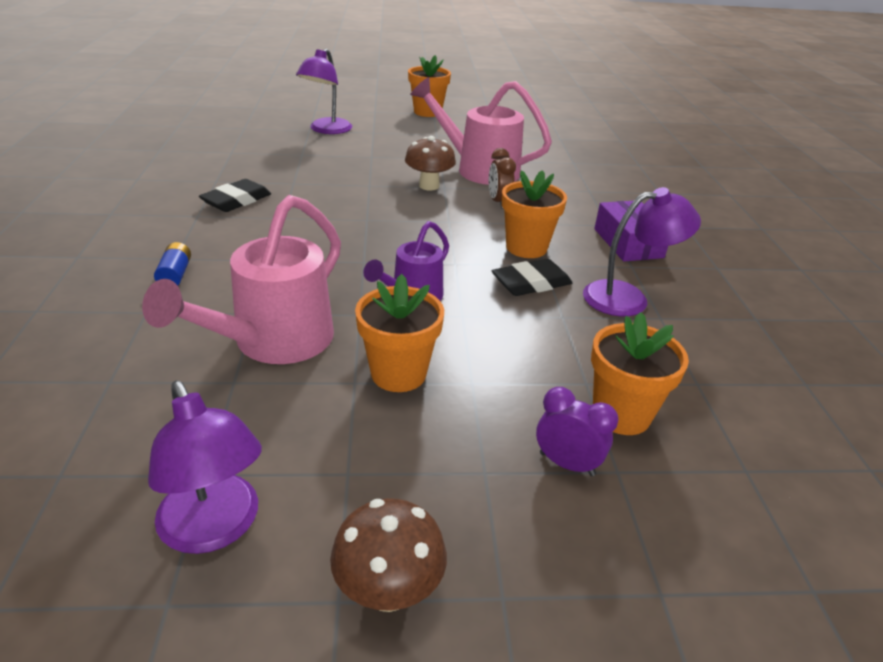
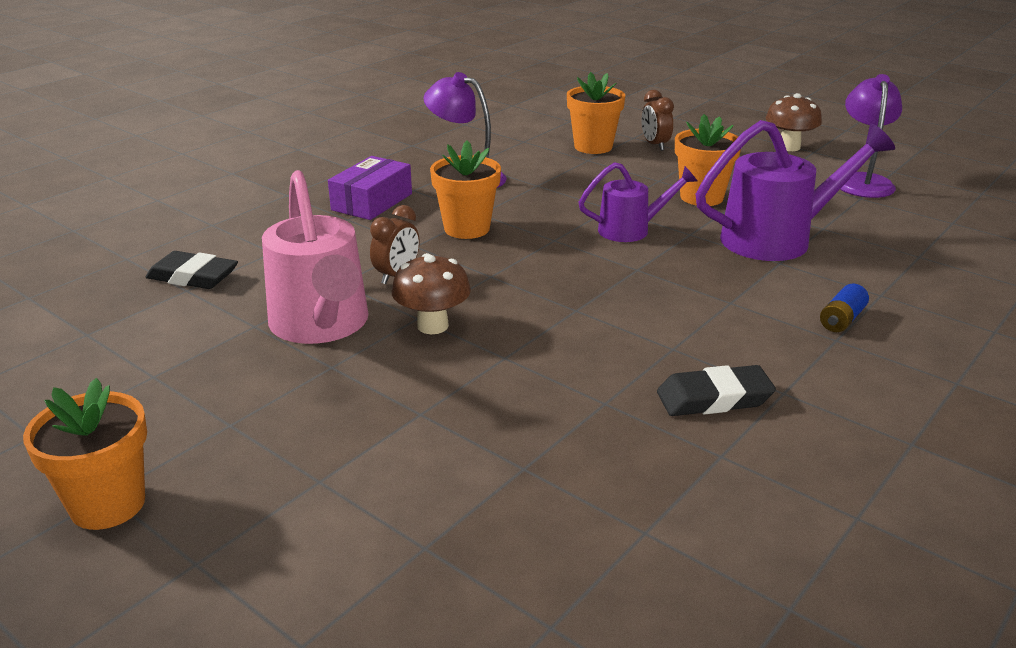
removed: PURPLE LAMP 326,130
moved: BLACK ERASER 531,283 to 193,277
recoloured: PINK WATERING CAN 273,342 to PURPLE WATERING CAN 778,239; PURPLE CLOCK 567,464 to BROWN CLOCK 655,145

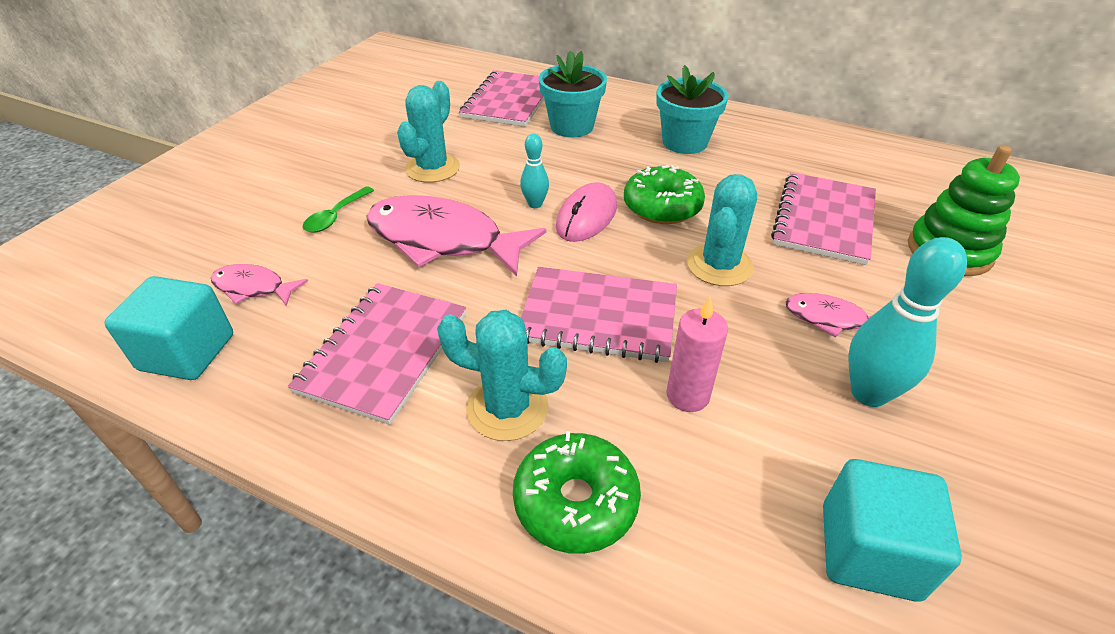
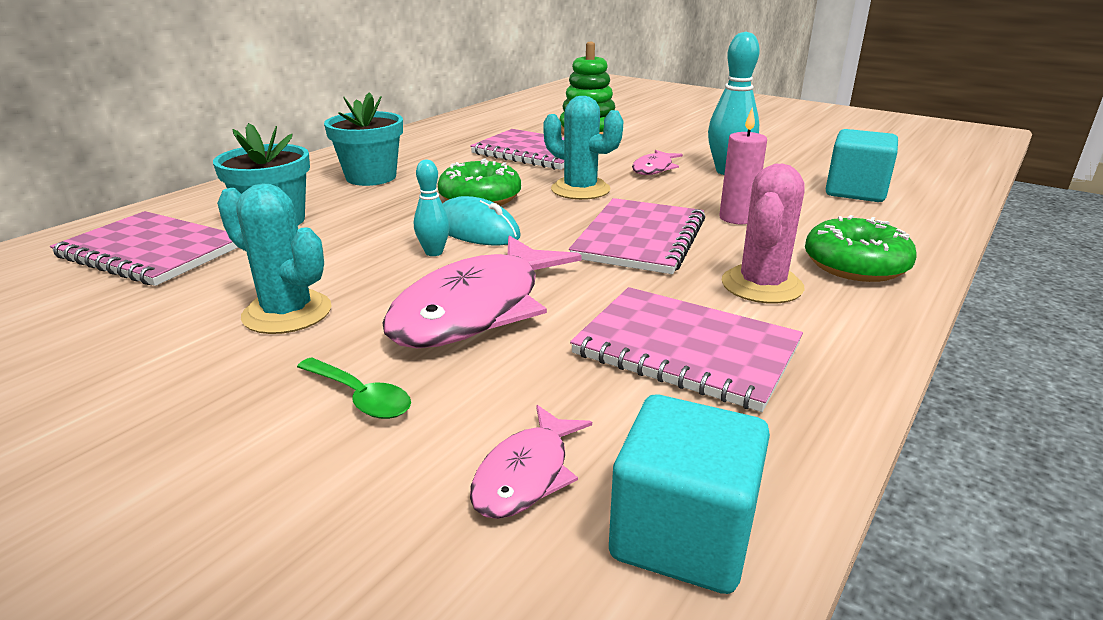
recoloured: PINK MOUSE 586,216 to TURQUOISE MOUSE 476,230; TURQUOISE CACTUS 507,408 to PINK CACTUS 762,285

### [Brief]
Exact copy required, pictures excluded: the lines from the one holding "moved: BLACK ERASER 531,283 to 193,277" through the last line of the data, both ends included.

### [Written response]
moved: BLACK ERASER 531,283 to 193,277
recoloured: PINK WATERING CAN 273,342 to PURPLE WATERING CAN 778,239; PURPLE CLOCK 567,464 to BROWN CLOCK 655,145

recoloured: PINK MOUSE 586,216 to TURQUOISE MOUSE 476,230; TURQUOISE CACTUS 507,408 to PINK CACTUS 762,285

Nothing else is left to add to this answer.